> _EXERCISE INSTRUCTIONS_
Determine how many lines in the records hold the word "plus". Return the number alone.

> _RECORDS PROVIDED_
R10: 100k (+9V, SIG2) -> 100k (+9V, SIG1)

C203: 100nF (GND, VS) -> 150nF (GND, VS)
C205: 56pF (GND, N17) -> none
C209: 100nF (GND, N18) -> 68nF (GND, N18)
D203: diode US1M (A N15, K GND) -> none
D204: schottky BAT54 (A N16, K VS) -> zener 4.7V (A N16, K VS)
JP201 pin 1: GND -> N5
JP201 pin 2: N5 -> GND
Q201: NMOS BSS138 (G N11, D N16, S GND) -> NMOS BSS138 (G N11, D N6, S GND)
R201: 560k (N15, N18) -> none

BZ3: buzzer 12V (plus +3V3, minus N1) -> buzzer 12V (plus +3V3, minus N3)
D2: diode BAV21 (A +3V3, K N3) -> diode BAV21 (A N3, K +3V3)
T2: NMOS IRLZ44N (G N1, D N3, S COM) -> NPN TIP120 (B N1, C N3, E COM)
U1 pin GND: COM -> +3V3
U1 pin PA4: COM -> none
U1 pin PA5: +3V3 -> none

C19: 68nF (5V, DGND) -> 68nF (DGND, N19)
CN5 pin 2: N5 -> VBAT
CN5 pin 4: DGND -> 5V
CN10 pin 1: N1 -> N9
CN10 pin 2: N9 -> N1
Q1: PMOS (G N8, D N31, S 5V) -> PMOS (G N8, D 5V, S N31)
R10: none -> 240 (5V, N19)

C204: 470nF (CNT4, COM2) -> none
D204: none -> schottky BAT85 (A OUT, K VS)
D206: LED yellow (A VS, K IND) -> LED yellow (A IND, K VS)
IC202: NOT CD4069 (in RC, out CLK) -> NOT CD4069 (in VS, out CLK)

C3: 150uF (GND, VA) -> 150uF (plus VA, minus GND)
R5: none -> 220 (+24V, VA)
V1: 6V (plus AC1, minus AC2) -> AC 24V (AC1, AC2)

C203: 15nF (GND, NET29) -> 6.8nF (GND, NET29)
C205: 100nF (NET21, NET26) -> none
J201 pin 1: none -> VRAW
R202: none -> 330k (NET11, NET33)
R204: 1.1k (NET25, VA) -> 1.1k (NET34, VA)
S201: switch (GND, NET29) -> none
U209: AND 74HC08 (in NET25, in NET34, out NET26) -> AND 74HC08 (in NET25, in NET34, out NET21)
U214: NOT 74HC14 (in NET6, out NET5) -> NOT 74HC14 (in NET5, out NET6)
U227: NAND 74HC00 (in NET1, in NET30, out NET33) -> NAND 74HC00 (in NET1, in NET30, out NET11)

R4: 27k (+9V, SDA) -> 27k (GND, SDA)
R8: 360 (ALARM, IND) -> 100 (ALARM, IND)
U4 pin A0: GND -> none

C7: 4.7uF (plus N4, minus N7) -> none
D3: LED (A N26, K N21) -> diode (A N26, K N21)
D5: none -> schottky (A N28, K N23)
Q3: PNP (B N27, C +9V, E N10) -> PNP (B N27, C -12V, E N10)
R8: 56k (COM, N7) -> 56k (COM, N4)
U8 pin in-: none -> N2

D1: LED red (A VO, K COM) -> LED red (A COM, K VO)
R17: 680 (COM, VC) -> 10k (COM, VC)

> _OUTPUT_
4